Can you copy the records below without changes, from the line with "(under ~0.6 m) are not labelled." up to and including the line with "road 2 (residential): [(297,500),(164,476),(24,481),(0,474)]"?

Provided data:

============================================================

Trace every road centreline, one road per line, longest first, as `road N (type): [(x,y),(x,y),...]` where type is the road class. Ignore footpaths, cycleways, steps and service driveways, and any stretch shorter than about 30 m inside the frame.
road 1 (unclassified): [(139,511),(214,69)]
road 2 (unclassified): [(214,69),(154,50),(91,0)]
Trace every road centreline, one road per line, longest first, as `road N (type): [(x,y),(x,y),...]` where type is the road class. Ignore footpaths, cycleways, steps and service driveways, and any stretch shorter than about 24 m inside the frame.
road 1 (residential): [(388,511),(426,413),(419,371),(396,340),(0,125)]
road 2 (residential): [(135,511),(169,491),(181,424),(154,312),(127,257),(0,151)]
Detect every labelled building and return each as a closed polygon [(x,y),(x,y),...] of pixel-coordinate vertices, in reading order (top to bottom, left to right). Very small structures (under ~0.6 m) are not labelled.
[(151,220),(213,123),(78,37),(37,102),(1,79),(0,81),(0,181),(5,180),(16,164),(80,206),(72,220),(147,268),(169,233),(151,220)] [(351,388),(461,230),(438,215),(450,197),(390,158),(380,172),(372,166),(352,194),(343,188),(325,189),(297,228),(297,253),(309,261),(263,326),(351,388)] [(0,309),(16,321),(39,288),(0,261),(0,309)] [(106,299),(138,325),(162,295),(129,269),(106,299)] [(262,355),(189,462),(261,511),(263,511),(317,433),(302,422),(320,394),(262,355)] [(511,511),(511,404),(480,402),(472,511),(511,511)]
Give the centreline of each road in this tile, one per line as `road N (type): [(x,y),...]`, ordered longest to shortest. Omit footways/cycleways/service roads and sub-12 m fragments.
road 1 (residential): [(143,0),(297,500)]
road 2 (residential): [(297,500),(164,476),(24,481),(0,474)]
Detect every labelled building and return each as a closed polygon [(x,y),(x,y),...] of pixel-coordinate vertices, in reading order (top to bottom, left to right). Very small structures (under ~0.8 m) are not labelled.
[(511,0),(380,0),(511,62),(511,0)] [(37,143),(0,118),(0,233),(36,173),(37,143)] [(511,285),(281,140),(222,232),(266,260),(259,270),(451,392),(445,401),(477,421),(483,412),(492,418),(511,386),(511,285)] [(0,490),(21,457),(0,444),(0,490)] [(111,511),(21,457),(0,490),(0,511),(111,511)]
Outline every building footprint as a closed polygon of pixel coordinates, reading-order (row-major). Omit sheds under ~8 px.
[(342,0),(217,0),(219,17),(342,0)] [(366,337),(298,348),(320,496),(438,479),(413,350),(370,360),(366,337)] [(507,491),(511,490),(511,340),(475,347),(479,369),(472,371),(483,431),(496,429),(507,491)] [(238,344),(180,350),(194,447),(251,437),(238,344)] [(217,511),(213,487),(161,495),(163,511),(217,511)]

============================================================

Solution:
Detect every labelled building and return each as a closed polygon [(x,y),(x,y),...] of pixel-coordinate vertices, in reading order (top to bottom, left to right). Very small structures (under ~0.6 m) are not labelled.
[(151,220),(213,123),(78,37),(37,102),(1,79),(0,81),(0,181),(5,180),(16,164),(80,206),(72,220),(147,268),(169,233),(151,220)] [(351,388),(461,230),(438,215),(450,197),(390,158),(380,172),(372,166),(352,194),(343,188),(325,189),(297,228),(297,253),(309,261),(263,326),(351,388)] [(0,309),(16,321),(39,288),(0,261),(0,309)] [(106,299),(138,325),(162,295),(129,269),(106,299)] [(262,355),(189,462),(261,511),(263,511),(317,433),(302,422),(320,394),(262,355)] [(511,511),(511,404),(480,402),(472,511),(511,511)]
Give the centreline of each road in this tile, one per line as `road N (type): [(x,y),...]`, ordered longest to shortest. Omit footways/cycleways/service roads and sub-12 m fragments.
road 1 (residential): [(143,0),(297,500)]
road 2 (residential): [(297,500),(164,476),(24,481),(0,474)]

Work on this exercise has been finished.